- **YOUR TASK**: List each line in the records that contains the string "sheet". Case counts.

- **EXTRACTED MATERIAL**:

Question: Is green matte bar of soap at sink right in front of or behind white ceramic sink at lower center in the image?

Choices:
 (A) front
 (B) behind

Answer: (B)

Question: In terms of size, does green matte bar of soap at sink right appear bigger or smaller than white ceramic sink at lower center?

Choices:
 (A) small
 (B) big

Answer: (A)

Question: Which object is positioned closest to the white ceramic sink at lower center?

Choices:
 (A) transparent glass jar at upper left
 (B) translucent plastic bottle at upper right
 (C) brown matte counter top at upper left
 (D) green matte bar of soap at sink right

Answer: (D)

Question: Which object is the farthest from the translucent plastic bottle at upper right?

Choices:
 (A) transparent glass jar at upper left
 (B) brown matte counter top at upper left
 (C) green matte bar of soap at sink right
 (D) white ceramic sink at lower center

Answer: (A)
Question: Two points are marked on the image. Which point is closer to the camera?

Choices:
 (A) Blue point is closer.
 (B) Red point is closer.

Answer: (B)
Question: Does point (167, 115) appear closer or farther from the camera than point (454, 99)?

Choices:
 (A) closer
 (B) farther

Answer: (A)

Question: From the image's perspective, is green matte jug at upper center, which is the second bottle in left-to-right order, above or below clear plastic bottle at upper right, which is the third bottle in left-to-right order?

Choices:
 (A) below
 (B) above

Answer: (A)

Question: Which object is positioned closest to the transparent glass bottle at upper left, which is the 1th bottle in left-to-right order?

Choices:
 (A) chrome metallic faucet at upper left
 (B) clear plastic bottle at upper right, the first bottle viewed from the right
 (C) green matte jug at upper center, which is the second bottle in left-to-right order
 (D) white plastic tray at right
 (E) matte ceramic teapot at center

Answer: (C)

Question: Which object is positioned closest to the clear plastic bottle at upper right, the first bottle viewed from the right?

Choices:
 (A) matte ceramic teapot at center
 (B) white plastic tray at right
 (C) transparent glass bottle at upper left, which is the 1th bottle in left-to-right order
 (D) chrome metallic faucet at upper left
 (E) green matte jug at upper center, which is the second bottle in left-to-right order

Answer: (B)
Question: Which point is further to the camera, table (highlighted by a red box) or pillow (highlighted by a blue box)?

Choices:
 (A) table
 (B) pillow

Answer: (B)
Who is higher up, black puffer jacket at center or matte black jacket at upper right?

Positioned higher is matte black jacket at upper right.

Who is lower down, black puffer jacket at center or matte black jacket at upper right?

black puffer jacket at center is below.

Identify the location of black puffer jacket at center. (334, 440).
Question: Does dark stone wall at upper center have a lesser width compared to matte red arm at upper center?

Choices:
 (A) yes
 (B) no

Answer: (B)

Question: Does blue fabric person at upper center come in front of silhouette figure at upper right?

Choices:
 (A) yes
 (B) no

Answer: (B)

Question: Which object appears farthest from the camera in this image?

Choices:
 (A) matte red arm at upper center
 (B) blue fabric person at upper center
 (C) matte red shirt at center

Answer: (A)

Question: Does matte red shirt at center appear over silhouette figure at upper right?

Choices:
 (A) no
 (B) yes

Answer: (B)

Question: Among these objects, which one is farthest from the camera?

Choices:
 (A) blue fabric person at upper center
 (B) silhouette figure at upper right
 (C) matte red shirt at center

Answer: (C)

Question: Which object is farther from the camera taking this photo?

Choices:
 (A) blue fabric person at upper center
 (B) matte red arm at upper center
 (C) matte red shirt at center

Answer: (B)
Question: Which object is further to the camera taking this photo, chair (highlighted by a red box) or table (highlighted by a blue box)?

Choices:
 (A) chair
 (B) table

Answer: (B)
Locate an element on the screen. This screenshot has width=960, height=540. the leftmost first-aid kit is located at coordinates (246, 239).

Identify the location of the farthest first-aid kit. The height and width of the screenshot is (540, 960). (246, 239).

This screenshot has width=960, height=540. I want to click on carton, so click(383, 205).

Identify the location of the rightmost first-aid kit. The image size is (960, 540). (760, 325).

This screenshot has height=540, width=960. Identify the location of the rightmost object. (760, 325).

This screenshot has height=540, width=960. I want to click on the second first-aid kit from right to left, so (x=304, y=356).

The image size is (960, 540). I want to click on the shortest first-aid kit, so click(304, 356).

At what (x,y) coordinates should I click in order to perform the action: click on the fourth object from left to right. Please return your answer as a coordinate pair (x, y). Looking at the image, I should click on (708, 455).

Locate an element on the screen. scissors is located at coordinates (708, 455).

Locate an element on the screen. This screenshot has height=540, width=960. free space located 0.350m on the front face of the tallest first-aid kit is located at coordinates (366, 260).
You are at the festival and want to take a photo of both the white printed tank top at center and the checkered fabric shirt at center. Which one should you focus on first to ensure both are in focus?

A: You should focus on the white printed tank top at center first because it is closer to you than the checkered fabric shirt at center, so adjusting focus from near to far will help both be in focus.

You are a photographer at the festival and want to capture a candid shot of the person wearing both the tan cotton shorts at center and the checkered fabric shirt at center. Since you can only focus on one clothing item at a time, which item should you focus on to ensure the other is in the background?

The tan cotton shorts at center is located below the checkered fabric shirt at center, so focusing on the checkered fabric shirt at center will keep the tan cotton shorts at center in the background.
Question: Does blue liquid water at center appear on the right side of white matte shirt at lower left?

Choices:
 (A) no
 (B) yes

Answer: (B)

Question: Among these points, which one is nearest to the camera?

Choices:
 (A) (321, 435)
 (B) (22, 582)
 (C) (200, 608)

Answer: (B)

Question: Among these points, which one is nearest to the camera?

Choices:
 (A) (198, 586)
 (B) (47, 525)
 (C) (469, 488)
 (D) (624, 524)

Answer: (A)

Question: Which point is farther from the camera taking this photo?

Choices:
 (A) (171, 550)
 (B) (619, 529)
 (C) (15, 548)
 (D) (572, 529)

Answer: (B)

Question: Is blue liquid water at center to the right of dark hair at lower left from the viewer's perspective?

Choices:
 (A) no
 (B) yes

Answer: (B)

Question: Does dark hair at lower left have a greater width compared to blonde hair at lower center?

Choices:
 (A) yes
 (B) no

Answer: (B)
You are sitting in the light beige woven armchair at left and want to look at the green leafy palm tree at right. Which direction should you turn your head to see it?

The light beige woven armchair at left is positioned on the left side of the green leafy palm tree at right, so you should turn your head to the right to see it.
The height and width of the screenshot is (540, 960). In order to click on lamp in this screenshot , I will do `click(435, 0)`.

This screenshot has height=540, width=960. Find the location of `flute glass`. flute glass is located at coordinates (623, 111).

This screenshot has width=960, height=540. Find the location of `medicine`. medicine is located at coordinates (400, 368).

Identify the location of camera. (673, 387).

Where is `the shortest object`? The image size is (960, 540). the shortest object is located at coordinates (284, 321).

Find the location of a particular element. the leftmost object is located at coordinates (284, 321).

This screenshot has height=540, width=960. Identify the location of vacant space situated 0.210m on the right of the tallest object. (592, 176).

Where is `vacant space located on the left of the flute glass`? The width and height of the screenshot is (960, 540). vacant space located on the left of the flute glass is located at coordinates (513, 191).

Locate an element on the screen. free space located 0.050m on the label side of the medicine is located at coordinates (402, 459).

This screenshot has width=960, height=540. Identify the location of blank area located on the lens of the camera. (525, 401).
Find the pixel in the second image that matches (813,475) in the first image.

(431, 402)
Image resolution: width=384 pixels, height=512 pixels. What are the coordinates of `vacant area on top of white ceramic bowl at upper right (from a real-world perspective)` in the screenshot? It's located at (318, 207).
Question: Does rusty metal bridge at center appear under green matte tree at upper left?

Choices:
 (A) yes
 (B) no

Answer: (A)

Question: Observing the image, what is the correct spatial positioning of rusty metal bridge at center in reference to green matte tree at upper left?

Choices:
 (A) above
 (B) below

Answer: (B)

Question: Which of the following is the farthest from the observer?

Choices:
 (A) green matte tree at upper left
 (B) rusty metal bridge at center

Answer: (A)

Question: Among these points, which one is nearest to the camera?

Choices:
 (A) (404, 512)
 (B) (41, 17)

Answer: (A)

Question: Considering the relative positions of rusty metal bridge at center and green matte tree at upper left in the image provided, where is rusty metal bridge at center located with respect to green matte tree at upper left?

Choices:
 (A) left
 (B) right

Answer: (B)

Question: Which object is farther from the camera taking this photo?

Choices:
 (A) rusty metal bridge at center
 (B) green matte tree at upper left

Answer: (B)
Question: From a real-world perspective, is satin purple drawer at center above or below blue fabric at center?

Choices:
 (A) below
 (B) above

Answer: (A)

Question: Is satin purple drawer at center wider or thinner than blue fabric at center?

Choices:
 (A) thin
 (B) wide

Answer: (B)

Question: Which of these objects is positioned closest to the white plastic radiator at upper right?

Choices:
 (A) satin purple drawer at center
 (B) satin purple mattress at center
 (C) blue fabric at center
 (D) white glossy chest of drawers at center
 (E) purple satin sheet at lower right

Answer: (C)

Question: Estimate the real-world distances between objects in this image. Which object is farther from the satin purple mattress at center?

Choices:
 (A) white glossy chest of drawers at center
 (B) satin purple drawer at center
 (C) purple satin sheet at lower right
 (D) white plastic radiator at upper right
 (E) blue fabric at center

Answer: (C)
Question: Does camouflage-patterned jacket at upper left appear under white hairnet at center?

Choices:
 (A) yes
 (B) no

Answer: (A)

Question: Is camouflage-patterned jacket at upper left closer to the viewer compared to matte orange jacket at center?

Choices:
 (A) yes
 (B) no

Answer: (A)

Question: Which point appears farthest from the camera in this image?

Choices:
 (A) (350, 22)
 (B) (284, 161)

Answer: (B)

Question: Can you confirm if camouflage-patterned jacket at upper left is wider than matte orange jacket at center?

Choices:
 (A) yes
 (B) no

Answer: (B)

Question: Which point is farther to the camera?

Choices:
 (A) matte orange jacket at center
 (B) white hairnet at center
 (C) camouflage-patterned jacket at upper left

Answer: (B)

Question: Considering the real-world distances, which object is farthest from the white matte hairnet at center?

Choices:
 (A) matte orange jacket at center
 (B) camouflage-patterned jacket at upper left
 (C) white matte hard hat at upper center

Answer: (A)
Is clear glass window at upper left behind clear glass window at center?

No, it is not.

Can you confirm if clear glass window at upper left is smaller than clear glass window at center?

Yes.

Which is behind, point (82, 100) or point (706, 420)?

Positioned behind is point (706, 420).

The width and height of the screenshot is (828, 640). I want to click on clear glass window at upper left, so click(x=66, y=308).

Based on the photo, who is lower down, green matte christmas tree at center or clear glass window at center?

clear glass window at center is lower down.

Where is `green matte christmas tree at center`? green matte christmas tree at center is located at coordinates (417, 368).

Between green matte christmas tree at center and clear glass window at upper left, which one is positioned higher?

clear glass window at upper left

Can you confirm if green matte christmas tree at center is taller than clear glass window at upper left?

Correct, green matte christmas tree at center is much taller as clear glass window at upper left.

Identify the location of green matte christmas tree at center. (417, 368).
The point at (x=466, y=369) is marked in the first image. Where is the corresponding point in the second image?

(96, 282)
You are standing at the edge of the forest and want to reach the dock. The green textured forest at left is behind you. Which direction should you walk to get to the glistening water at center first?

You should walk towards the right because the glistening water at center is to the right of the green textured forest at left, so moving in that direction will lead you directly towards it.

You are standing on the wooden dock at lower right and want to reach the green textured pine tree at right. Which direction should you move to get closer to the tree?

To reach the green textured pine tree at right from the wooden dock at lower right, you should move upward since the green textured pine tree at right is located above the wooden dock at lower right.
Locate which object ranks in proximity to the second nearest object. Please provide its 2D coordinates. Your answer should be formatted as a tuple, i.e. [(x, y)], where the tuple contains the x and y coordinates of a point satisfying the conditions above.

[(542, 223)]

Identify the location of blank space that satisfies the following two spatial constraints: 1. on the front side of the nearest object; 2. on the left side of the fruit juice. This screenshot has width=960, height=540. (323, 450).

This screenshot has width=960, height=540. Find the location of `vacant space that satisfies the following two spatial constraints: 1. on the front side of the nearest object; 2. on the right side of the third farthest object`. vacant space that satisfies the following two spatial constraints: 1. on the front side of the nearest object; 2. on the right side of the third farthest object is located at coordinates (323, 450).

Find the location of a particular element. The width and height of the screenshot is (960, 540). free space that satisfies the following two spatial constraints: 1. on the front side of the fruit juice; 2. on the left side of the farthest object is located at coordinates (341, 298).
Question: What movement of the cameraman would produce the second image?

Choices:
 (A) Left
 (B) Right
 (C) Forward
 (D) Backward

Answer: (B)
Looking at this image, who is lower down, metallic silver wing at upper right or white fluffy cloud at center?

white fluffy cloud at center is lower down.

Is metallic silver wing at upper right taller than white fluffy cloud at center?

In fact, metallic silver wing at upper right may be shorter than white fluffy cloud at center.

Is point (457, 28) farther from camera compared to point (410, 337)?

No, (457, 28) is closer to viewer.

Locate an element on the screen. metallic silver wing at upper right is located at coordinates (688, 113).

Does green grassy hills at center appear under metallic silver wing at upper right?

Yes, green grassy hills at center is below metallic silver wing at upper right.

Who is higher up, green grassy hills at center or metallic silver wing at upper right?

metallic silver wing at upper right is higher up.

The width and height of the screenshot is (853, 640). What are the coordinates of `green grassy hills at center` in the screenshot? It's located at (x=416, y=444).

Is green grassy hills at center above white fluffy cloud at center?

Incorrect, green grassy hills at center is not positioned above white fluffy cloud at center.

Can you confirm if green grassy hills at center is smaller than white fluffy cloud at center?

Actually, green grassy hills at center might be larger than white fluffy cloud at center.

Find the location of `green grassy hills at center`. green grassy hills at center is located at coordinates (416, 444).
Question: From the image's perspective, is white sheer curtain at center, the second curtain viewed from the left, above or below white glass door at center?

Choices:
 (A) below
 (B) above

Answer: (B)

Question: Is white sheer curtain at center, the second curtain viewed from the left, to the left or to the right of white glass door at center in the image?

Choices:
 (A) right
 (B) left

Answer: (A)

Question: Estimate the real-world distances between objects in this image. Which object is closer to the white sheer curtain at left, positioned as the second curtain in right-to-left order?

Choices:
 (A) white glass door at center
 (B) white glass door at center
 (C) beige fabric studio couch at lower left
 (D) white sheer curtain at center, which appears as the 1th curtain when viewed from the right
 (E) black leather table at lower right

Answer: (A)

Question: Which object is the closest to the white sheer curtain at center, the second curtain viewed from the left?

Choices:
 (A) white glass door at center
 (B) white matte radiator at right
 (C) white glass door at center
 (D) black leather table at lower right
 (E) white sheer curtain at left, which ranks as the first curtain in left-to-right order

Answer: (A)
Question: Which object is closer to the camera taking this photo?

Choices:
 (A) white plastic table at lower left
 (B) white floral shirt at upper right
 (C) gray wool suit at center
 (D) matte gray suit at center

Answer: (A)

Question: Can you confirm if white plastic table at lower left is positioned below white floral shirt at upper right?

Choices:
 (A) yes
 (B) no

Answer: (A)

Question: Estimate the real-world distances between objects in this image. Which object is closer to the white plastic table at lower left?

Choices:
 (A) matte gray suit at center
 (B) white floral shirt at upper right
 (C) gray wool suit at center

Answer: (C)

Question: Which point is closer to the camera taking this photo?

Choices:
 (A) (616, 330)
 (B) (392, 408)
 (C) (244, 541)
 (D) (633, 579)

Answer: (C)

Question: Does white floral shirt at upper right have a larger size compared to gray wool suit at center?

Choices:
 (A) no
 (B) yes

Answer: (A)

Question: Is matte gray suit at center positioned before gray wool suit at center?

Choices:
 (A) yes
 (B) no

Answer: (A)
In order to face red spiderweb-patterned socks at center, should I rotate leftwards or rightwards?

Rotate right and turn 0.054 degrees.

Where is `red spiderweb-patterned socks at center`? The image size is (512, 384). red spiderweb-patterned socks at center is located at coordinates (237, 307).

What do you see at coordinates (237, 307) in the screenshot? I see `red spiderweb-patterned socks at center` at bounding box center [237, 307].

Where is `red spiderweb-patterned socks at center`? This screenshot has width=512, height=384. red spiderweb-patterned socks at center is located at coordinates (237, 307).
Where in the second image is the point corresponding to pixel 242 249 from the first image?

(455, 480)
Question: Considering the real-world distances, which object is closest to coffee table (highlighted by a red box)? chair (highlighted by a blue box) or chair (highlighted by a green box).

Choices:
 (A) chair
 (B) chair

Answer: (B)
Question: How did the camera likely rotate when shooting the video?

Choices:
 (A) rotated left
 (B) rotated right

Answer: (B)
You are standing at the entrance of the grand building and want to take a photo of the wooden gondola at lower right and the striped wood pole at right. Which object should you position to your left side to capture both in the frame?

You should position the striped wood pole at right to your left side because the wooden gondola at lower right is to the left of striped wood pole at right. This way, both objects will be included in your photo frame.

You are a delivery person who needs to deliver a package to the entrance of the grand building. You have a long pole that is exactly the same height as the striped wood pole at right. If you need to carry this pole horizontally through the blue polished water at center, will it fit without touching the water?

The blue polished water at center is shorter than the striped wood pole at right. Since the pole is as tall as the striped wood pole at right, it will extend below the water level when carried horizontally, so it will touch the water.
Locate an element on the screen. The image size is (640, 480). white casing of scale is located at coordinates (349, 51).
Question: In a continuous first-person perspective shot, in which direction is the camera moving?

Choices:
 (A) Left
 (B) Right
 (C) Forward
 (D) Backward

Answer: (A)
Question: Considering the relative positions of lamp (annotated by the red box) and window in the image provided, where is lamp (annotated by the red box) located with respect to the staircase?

- **ANSWER BOX**:
 (E) purple satin sheet at lower right
 (C) purple satin sheet at lower right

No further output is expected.